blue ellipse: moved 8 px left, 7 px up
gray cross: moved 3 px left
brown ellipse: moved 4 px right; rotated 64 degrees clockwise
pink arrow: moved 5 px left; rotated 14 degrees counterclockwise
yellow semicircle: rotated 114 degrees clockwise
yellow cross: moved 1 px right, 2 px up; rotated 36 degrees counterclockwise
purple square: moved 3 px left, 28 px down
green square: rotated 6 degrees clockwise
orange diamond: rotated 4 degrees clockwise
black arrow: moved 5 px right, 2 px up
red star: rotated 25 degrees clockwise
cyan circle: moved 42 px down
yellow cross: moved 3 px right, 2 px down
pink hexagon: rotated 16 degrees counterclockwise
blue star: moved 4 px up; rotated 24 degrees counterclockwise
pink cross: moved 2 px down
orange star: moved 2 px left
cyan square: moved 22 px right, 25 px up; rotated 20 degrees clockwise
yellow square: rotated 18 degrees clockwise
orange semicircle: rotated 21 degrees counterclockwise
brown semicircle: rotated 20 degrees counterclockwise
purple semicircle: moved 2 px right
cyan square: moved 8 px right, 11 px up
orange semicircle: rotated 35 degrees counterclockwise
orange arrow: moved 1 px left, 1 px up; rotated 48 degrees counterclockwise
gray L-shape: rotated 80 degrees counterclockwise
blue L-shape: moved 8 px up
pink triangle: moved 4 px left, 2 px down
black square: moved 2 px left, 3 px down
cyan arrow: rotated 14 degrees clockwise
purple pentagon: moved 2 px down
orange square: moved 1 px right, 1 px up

==

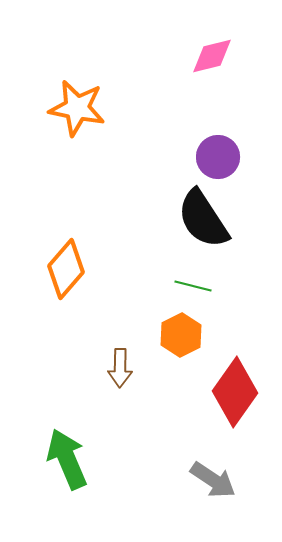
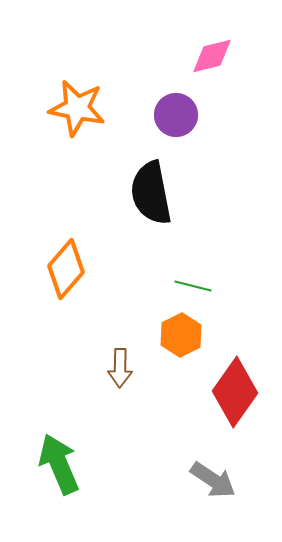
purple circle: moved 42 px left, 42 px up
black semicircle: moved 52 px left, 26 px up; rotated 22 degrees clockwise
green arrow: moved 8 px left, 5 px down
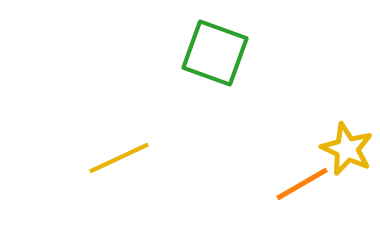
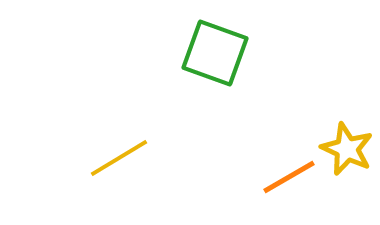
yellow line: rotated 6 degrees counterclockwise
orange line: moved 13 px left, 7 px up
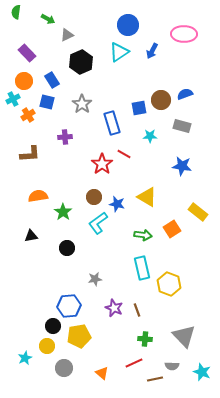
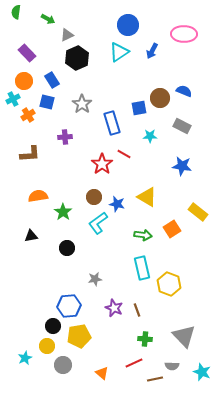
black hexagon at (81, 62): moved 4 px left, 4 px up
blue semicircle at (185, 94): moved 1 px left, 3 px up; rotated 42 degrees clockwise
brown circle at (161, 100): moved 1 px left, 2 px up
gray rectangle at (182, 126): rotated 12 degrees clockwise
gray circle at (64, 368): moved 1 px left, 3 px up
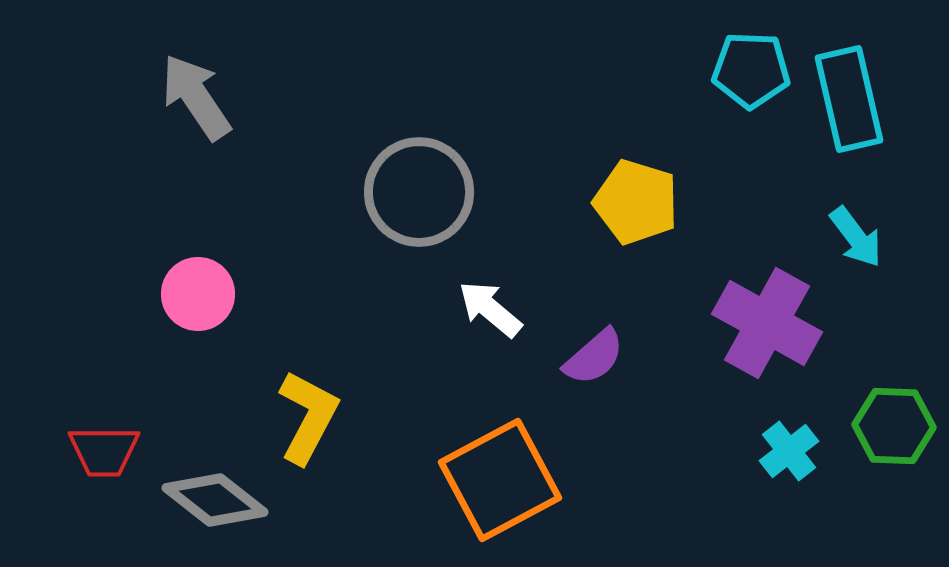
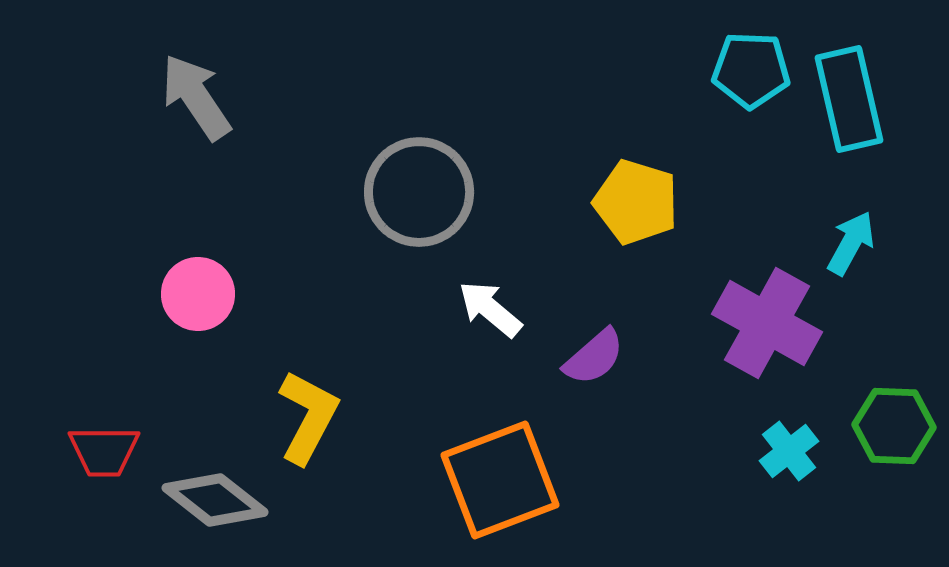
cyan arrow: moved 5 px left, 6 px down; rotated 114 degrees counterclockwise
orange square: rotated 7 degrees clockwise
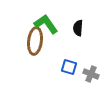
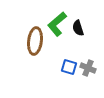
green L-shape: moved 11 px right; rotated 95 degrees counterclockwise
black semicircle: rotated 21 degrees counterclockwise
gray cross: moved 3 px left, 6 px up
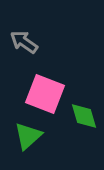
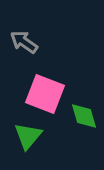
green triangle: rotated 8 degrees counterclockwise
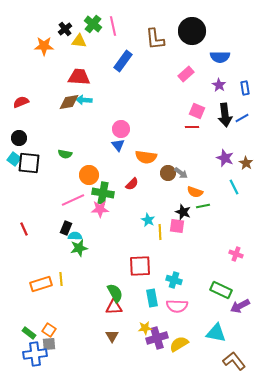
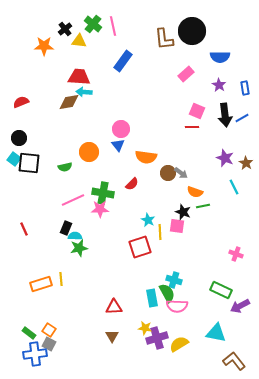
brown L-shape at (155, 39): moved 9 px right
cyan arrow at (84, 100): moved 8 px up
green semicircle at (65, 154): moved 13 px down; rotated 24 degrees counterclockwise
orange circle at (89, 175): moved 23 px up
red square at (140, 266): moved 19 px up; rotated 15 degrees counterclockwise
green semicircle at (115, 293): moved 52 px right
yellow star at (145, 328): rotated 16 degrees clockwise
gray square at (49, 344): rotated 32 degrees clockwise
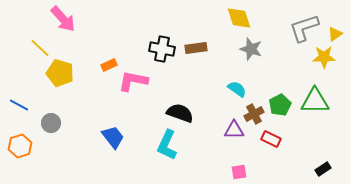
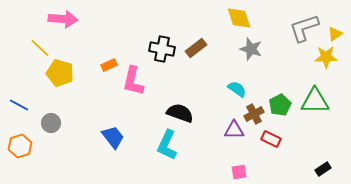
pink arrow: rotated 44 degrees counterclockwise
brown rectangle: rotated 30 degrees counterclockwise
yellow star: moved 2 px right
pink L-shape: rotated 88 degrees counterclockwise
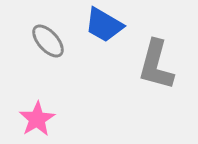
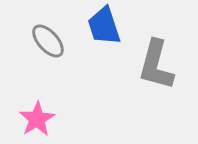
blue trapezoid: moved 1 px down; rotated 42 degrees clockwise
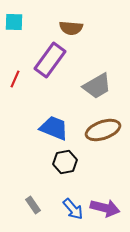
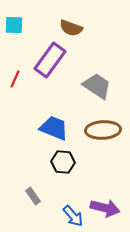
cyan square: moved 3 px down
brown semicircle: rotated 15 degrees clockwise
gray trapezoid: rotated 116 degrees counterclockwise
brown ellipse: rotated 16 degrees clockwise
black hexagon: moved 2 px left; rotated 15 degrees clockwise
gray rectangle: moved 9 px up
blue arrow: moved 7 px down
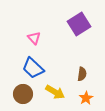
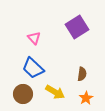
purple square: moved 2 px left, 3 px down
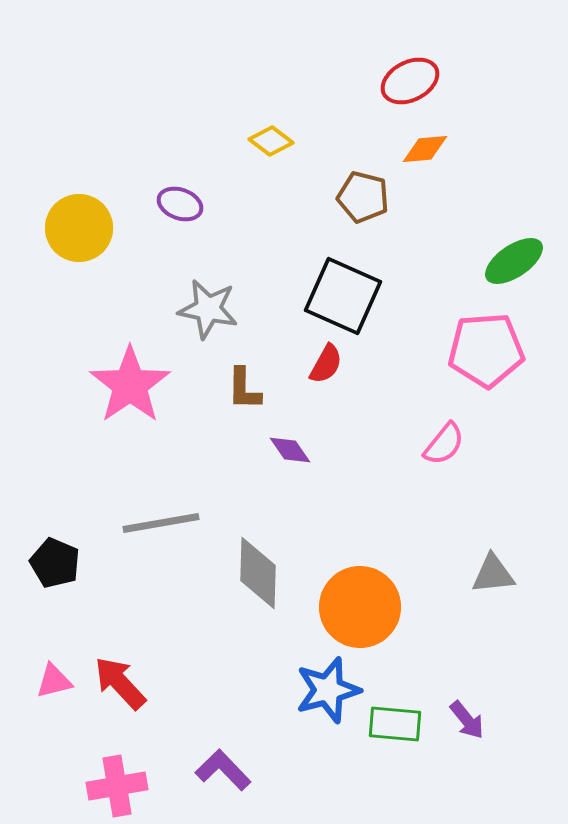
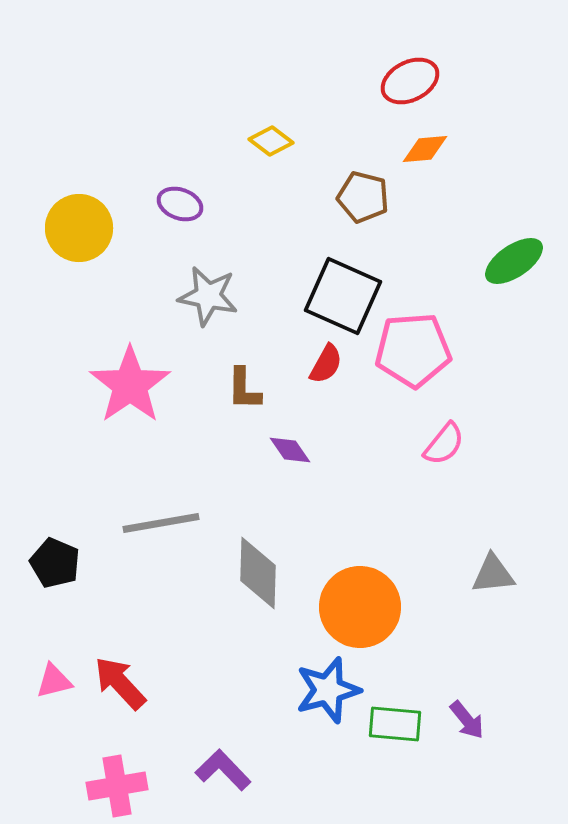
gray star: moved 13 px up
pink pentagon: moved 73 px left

--

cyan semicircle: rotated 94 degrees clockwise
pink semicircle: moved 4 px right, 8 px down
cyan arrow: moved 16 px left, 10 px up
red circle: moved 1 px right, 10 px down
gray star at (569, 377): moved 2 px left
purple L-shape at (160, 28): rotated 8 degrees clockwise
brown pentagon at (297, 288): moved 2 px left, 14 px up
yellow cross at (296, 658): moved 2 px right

- **WHAT THE TASK ASKS**
Starting at the line with "yellow star at" and finishing at the line with "brown ellipse: rotated 16 degrees clockwise", copy the material above exactly, both lines included. Nothing else goes in, and no pictures.

- **PROBLEM SOLUTION**
yellow star at (145, 328): rotated 16 degrees clockwise
gray square at (49, 344): rotated 32 degrees clockwise
pink arrow: rotated 44 degrees counterclockwise
brown rectangle: rotated 30 degrees counterclockwise
yellow star: moved 2 px right
pink L-shape: rotated 88 degrees counterclockwise
blue trapezoid: moved 1 px down; rotated 42 degrees clockwise
cyan square: moved 3 px down
brown semicircle: rotated 15 degrees clockwise
gray trapezoid: rotated 116 degrees counterclockwise
brown ellipse: rotated 16 degrees clockwise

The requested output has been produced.